> Study material:
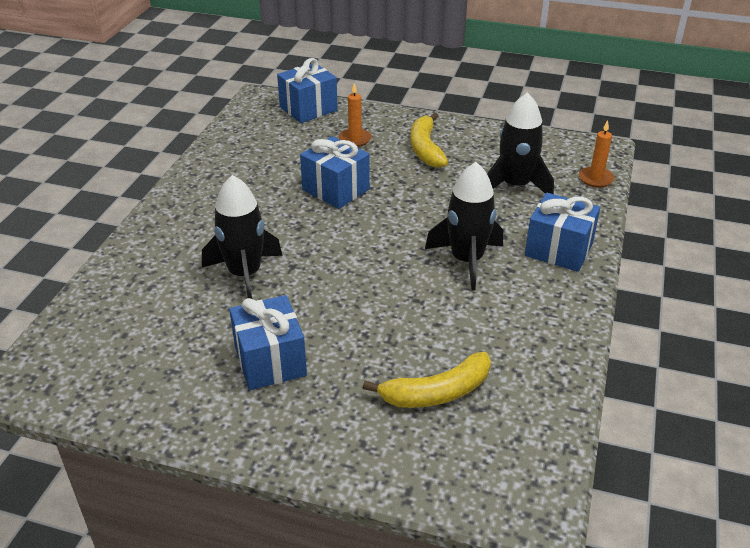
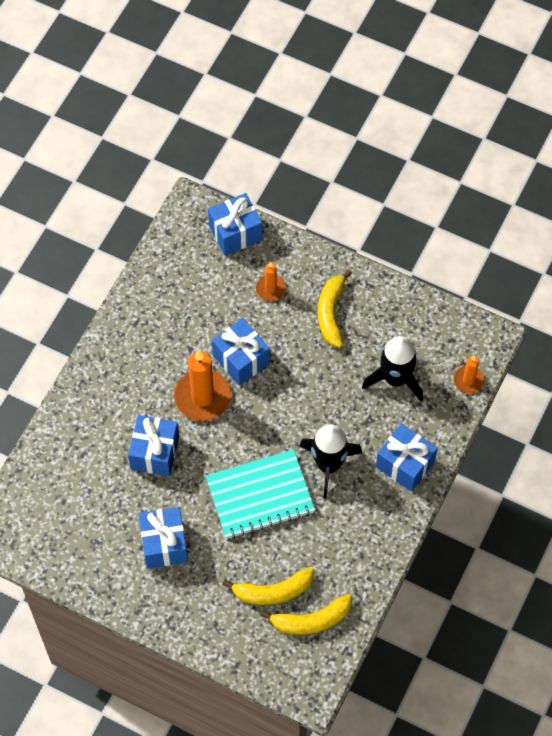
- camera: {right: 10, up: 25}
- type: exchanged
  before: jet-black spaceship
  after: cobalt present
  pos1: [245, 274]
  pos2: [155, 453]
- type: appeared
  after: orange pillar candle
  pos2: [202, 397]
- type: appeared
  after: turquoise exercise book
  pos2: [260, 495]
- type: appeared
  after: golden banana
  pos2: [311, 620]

> How to complete this task: All of the material above should be set down again exactly, though not its pictures.

> Answer for this exercise:
- camera: {right: 10, up: 25}
- type: exchanged
  before: jet-black spaceship
  after: cobalt present
  pos1: [245, 274]
  pos2: [155, 453]
- type: appeared
  after: orange pillar candle
  pos2: [202, 397]
- type: appeared
  after: turquoise exercise book
  pos2: [260, 495]
- type: appeared
  after: golden banana
  pos2: [311, 620]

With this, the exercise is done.